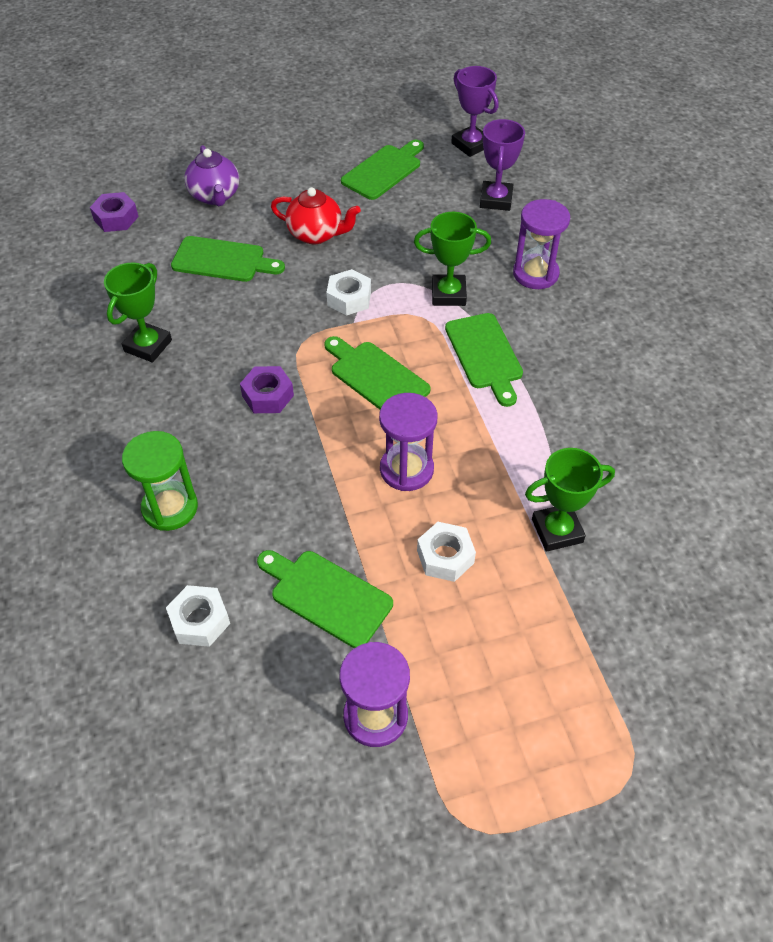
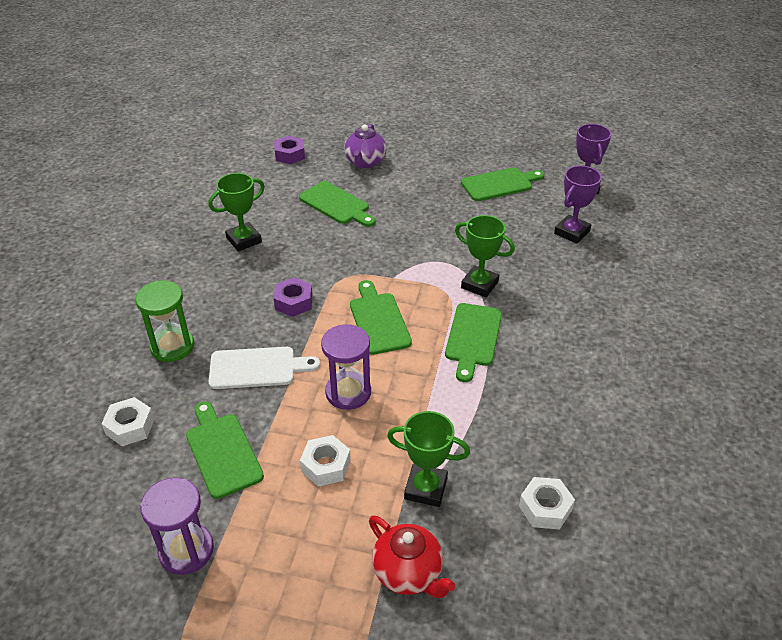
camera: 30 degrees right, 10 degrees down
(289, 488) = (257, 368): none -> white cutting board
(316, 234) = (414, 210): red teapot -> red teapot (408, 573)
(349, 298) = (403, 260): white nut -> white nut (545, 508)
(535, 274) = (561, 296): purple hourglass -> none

--

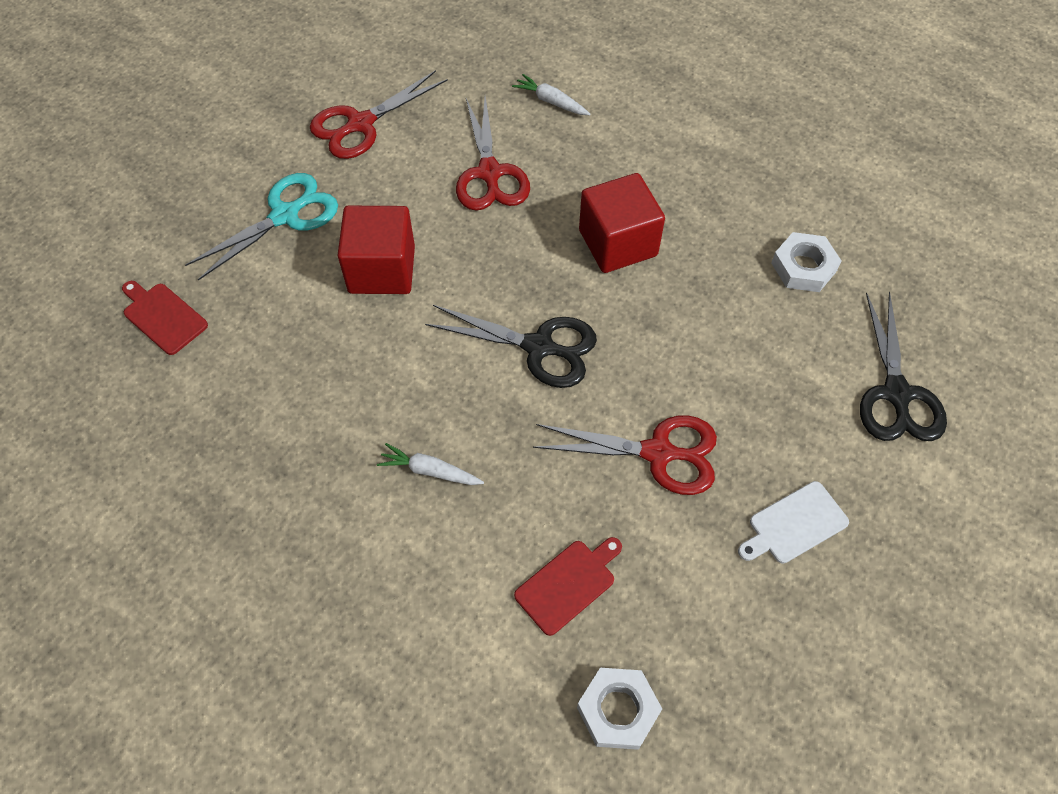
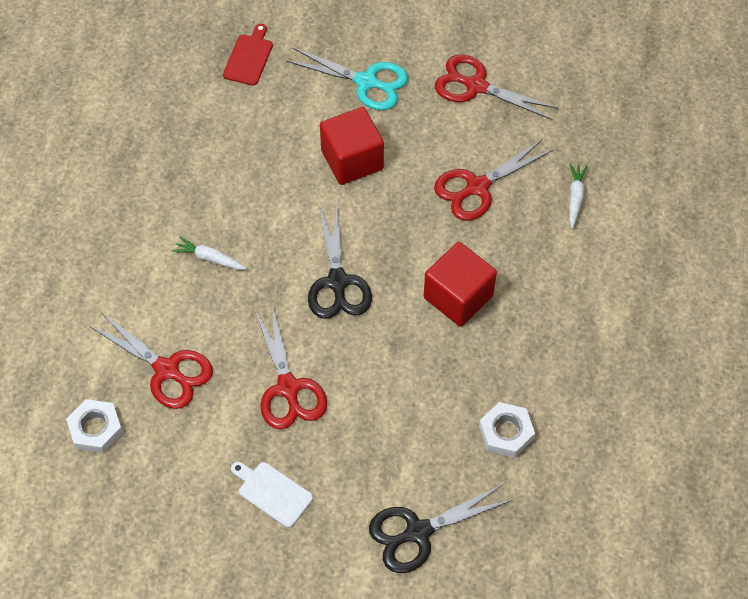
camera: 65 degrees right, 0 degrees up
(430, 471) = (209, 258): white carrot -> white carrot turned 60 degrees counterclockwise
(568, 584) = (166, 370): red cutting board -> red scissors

==

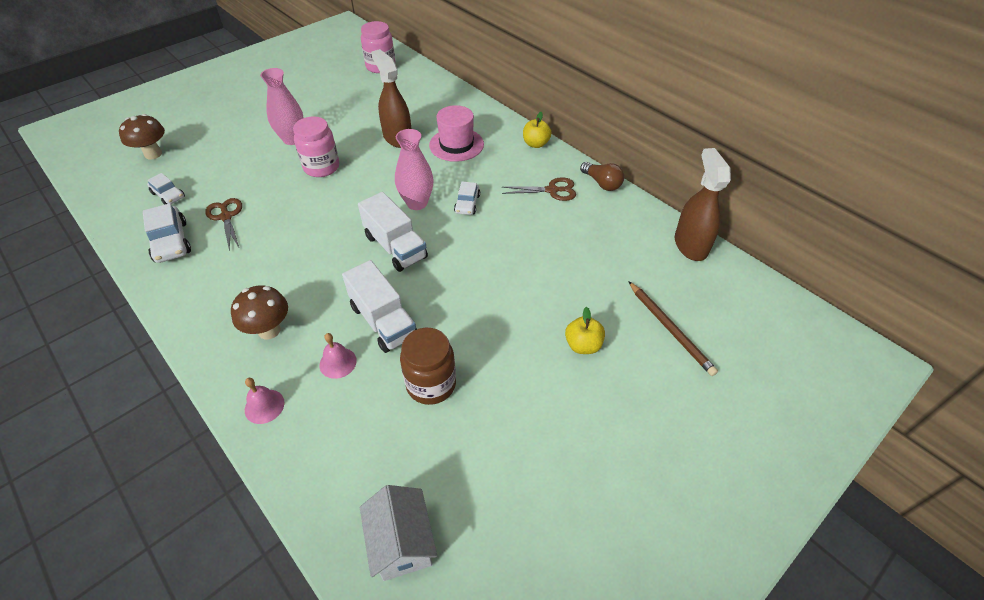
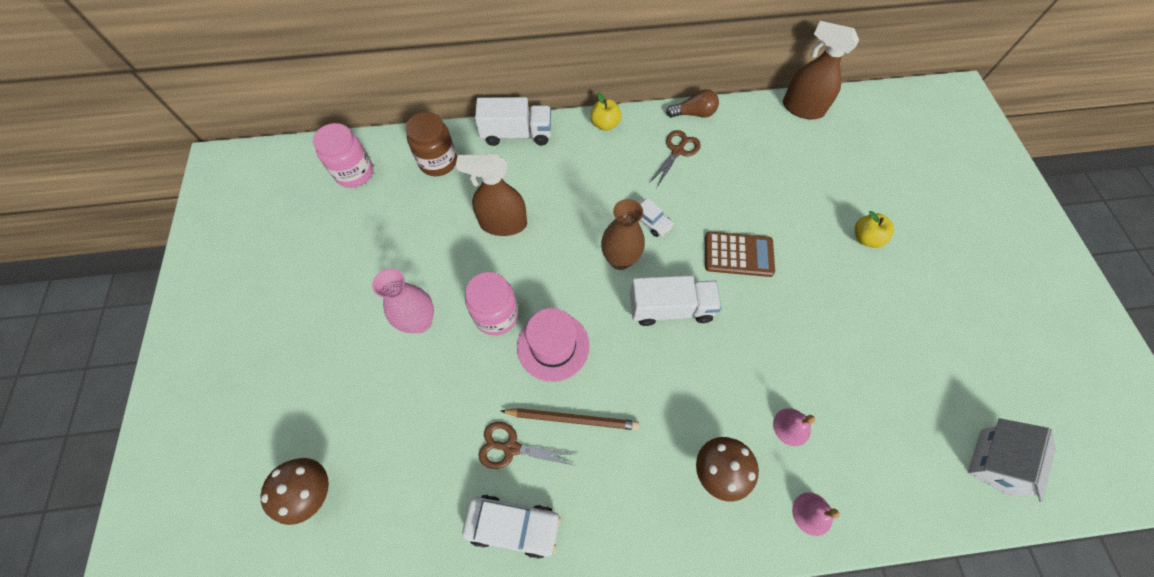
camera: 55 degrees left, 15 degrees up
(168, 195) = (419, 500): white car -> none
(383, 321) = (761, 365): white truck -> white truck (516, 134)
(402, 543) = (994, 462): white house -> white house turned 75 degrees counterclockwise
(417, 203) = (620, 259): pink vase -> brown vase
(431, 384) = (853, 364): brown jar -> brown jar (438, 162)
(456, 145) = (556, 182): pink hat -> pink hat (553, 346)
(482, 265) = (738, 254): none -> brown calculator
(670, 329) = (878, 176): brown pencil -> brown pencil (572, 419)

= Action item =
Search the records for the word "camera". Copy each line where it appears.

= Response to this exercise =
camera: 30 degrees right, 10 degrees down
camera: 65 degrees right, 0 degrees up
camera: 55 degrees left, 15 degrees up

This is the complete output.